▸ Source material
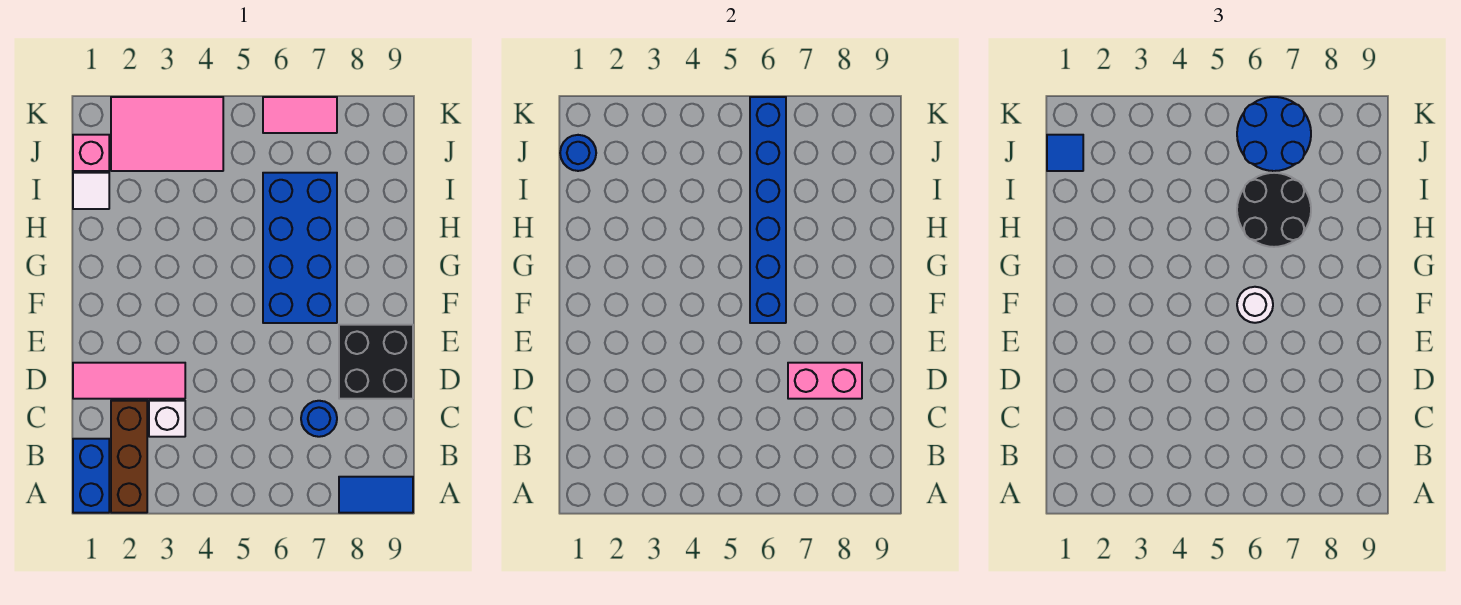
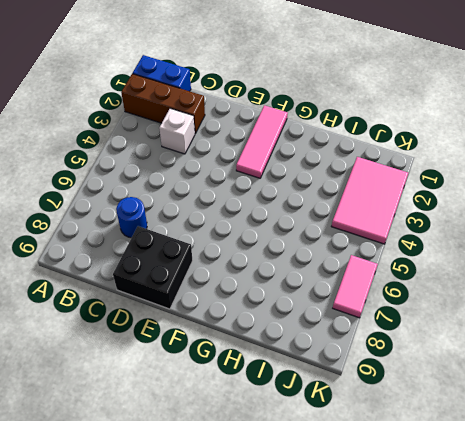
pink tile F1:F3 level 1 -> pink tile D1:D3 level 1
none -> blue tile A8:A9 level 1
none -> blue brick F6:I7 level 1
none -> white tile I1 level 1

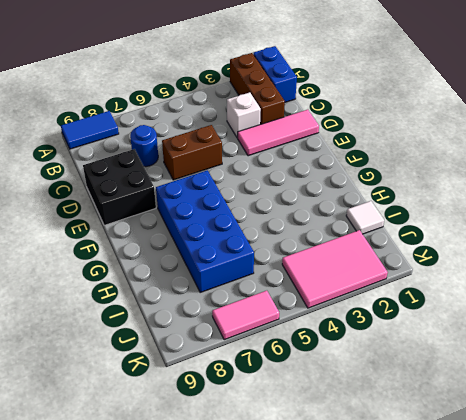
brown brick D5:D6 level 1 -> none
none -> pink brick J1 level 1
none -> pink brick D7:D8 level 2
none -> blue brick F6:K6 level 2

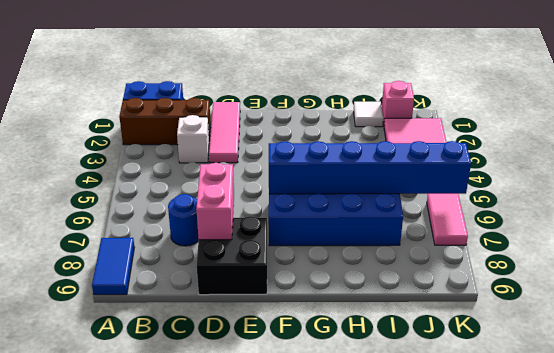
none -> blue round brick J1 level 2
none -> white round brick F6 level 3
none -> black round brick H6:I7 level 3

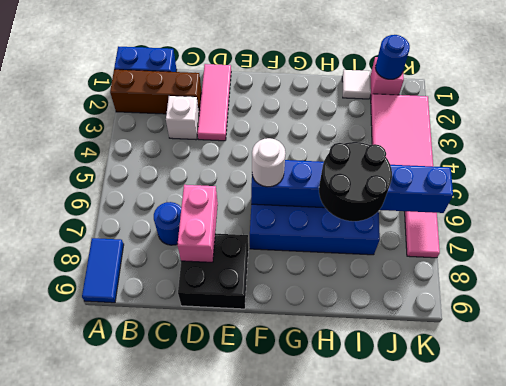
none -> blue tile J1 level 3
none -> blue round brick J6:K7 level 3

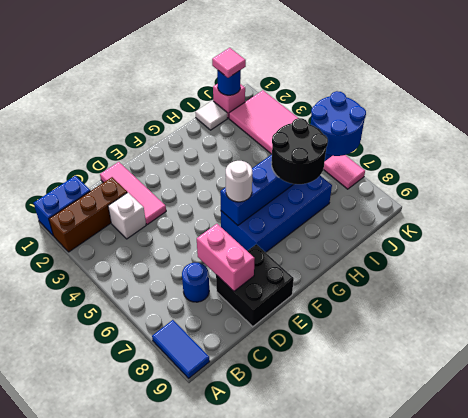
pink tile J1 level 3 -> blue tile J1 level 3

▸ What you will do
With the pictures left aside, write out all of the records above exactly.

▸ Your response
pink tile F1:F3 level 1 -> pink tile D1:D3 level 1
none -> blue tile A8:A9 level 1
none -> blue brick F6:I7 level 1
none -> white tile I1 level 1

brown brick D5:D6 level 1 -> none
none -> pink brick J1 level 1
none -> pink brick D7:D8 level 2
none -> blue brick F6:K6 level 2

none -> blue round brick J1 level 2
none -> white round brick F6 level 3
none -> black round brick H6:I7 level 3

none -> blue tile J1 level 3
none -> blue round brick J6:K7 level 3

pink tile J1 level 3 -> blue tile J1 level 3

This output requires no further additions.